The request → Collect every line of the items that contains the string "kern", copying each line in full.

Data provided →
........

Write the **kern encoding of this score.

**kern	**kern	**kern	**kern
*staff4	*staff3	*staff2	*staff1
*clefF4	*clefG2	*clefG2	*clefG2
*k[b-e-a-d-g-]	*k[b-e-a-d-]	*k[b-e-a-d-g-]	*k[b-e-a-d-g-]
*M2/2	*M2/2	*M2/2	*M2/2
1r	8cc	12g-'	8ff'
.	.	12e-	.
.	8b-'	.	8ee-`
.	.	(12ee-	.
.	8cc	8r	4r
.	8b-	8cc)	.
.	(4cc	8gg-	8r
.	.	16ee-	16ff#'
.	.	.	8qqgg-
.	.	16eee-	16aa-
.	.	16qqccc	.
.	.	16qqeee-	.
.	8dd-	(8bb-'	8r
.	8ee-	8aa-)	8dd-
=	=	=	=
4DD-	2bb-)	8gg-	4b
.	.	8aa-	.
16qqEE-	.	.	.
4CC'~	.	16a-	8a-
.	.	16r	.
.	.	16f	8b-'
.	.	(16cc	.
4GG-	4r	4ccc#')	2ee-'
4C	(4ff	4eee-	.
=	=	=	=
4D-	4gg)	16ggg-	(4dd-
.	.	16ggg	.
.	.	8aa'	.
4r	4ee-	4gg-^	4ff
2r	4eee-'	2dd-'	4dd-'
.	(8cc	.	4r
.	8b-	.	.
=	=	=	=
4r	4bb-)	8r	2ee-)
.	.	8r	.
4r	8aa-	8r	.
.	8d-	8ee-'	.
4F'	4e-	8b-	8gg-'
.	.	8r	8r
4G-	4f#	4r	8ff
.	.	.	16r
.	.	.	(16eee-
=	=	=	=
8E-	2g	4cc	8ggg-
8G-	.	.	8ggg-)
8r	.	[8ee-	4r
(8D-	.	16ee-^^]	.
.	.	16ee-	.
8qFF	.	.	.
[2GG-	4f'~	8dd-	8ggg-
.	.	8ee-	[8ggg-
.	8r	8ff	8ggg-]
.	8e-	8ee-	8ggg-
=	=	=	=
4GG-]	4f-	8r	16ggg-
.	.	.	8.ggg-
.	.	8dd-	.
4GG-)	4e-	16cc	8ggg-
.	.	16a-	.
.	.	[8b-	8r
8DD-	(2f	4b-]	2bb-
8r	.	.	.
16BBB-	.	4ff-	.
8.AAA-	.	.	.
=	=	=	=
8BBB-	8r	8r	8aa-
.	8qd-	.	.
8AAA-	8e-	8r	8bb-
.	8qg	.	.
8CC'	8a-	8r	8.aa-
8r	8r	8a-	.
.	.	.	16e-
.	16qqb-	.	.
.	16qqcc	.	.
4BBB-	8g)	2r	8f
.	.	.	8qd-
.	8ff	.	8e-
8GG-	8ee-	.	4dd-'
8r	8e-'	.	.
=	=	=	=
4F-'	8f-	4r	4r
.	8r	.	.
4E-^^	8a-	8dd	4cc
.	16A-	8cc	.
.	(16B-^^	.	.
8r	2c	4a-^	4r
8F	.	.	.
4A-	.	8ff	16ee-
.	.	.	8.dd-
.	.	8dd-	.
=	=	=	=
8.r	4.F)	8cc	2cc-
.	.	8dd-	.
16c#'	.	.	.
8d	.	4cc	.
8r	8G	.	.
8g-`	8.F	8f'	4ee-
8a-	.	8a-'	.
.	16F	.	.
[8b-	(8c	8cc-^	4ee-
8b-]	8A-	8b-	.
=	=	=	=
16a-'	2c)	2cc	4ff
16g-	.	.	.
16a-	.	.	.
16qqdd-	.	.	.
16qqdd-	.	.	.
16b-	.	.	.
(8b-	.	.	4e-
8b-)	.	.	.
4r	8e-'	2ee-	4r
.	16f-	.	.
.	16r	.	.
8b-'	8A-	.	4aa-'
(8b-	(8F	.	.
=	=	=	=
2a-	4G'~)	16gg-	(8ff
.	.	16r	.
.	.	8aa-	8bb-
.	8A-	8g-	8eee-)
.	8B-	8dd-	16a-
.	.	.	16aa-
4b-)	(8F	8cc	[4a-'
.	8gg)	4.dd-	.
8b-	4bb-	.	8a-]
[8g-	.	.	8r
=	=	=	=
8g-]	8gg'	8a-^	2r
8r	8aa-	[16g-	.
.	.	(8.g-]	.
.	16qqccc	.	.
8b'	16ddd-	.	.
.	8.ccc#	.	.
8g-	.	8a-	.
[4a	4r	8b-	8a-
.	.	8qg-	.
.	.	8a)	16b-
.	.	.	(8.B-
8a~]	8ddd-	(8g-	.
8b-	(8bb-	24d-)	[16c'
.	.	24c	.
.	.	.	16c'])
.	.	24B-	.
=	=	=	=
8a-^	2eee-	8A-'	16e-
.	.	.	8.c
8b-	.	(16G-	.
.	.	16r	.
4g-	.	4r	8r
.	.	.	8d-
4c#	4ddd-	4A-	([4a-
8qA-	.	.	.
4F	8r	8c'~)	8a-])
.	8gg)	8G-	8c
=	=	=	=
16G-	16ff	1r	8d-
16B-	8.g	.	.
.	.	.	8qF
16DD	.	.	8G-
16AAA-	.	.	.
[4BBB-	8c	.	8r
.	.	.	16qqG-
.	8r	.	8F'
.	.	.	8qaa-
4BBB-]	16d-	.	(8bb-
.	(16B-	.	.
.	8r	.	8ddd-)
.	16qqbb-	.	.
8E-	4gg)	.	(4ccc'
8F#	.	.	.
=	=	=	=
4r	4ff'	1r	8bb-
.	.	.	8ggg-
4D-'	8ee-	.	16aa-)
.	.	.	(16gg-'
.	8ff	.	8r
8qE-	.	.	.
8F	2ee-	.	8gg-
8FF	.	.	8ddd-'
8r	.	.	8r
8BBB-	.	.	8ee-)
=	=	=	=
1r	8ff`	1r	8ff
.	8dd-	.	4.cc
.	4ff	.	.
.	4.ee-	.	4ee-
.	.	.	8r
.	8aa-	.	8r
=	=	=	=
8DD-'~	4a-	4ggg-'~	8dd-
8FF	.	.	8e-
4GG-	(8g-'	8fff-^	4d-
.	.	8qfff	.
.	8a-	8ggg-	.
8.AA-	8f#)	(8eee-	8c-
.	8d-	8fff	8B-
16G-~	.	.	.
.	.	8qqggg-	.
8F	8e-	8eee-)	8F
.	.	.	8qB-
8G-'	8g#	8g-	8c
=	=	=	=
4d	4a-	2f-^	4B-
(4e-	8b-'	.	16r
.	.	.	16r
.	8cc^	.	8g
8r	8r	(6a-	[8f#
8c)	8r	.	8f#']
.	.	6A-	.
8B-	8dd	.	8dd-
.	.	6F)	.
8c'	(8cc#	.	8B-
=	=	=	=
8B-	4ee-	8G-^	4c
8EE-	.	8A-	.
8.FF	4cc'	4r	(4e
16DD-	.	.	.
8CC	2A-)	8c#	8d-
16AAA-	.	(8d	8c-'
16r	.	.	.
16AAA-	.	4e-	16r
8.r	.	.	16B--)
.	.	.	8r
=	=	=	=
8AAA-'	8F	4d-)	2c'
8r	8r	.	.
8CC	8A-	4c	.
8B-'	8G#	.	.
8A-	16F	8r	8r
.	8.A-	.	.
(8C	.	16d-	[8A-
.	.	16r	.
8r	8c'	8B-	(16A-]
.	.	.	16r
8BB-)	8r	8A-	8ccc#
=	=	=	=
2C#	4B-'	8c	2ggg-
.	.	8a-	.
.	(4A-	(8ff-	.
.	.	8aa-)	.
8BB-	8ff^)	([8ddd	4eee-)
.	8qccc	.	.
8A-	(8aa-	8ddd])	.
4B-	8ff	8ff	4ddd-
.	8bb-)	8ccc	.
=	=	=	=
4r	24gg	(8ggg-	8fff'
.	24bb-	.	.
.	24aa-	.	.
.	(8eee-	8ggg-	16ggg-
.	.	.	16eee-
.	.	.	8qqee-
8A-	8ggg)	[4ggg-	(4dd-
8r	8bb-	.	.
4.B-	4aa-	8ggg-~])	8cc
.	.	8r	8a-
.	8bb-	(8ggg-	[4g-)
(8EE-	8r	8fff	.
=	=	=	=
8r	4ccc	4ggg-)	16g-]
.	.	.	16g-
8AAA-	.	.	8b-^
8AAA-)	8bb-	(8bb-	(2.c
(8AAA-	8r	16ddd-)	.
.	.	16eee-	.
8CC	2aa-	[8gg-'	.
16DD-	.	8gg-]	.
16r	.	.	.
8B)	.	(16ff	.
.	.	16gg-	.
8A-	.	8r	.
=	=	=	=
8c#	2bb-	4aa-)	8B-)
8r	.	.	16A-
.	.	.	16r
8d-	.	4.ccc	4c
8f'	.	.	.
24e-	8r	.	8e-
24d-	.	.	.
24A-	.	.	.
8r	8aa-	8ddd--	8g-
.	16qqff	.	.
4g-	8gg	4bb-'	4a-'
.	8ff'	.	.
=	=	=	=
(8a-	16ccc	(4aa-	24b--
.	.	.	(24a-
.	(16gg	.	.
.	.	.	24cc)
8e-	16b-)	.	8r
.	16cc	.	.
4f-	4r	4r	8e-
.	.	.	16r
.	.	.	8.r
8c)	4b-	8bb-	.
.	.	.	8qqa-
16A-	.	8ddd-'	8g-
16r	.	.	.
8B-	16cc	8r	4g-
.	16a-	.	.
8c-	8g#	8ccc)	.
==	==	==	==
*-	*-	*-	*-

........

Correct output →
Write the **kern encoding of this score.
**kern	**kern	**kern	**kern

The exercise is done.